Data records:

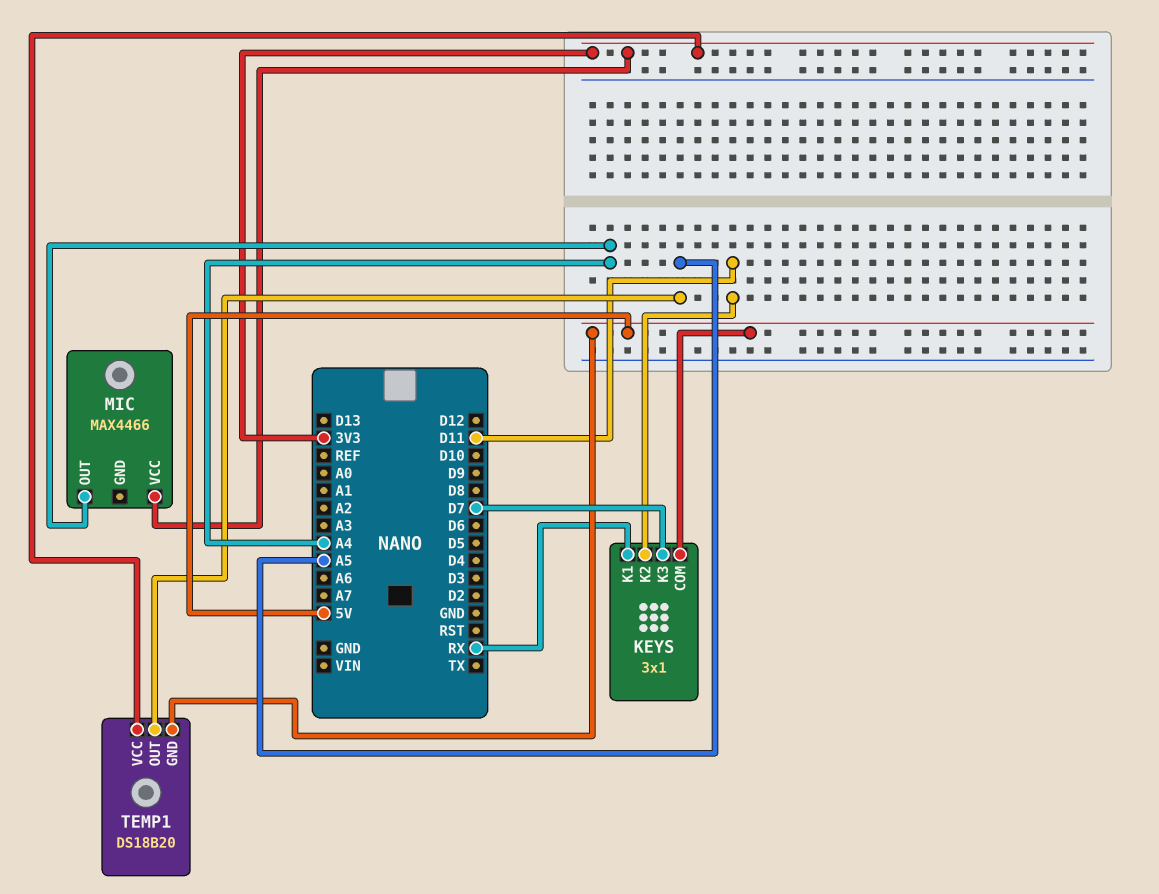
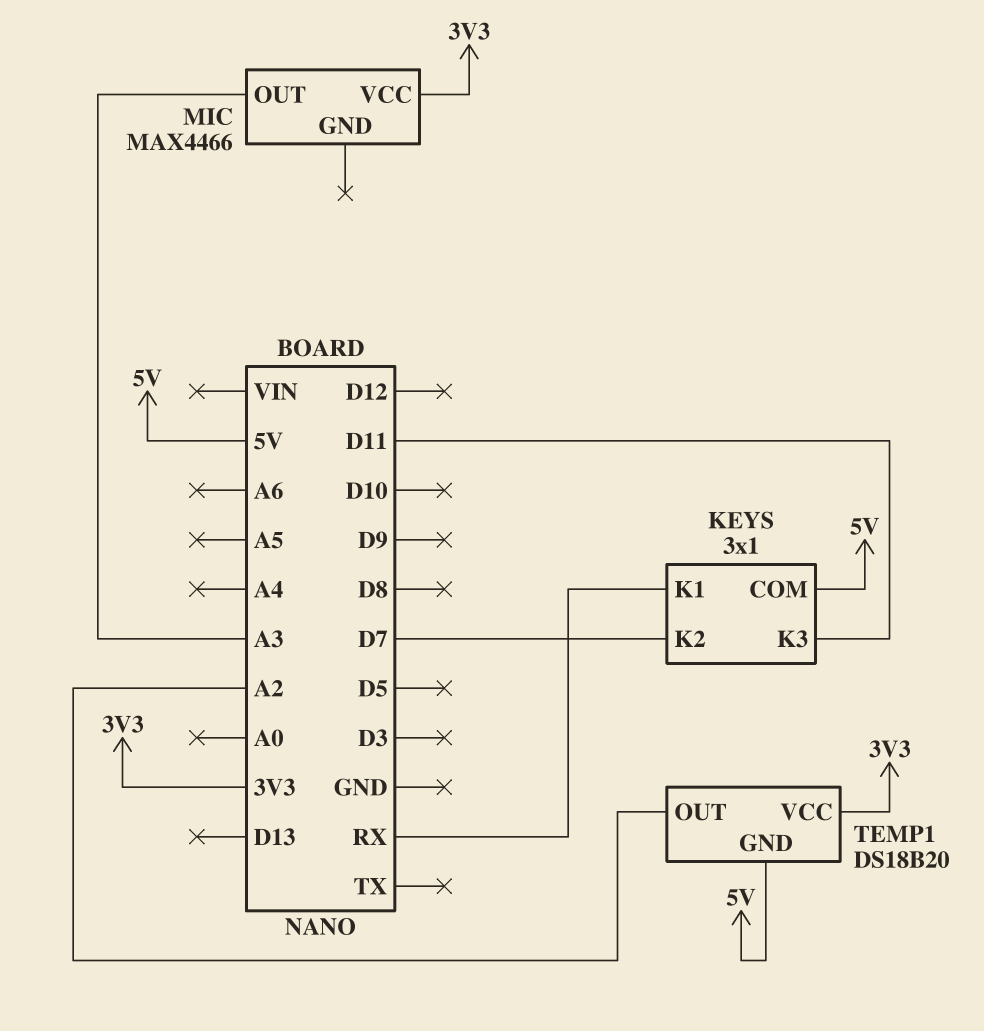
KEYS pin K2: D11 -> D7
KEYS pin K3: D7 -> D11
MIC pin OUT: A4 -> A3
TEMP1 pin OUT: A5 -> A2

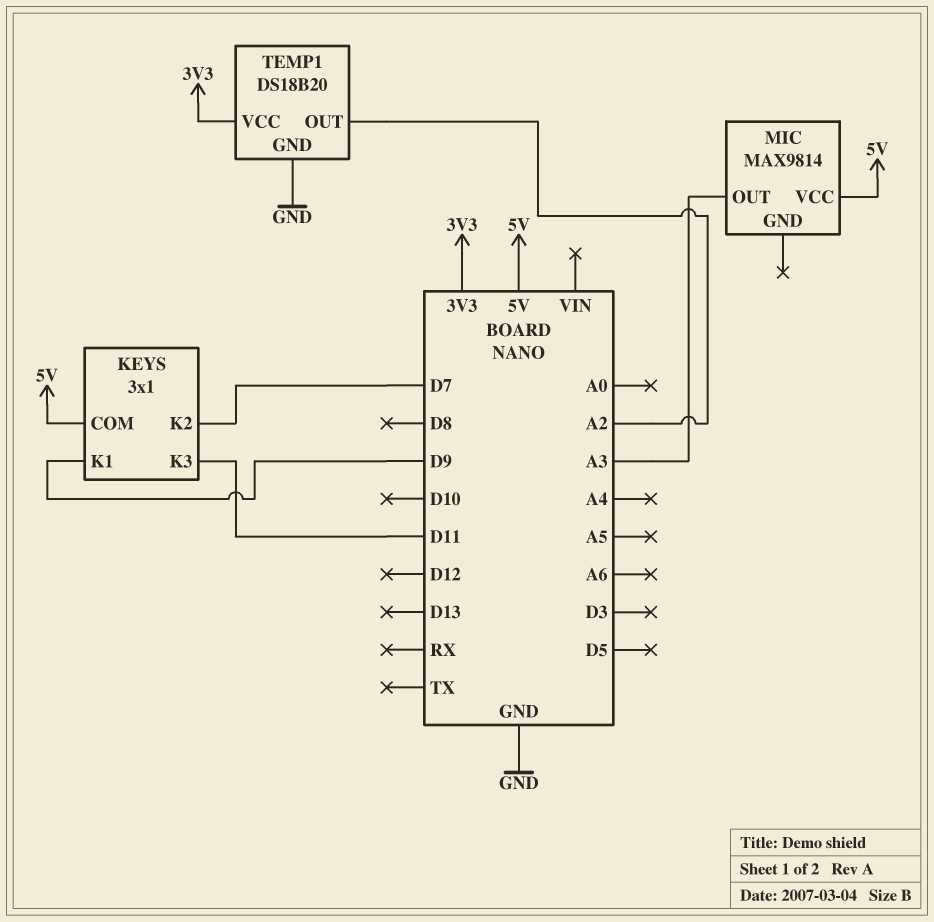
KEYS pin K1: RX -> D9
MIC: MAX4466 -> MAX9814
MIC pin VCC: 3V3 -> 5V
TEMP1 pin GND: 5V -> GND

Brief: Can you retype every record above exactly, leaving out the pictures?

Solution to this problem:
KEYS pin K2: D11 -> D7
KEYS pin K3: D7 -> D11
MIC pin OUT: A4 -> A3
TEMP1 pin OUT: A5 -> A2

KEYS pin K1: RX -> D9
MIC: MAX4466 -> MAX9814
MIC pin VCC: 3V3 -> 5V
TEMP1 pin GND: 5V -> GND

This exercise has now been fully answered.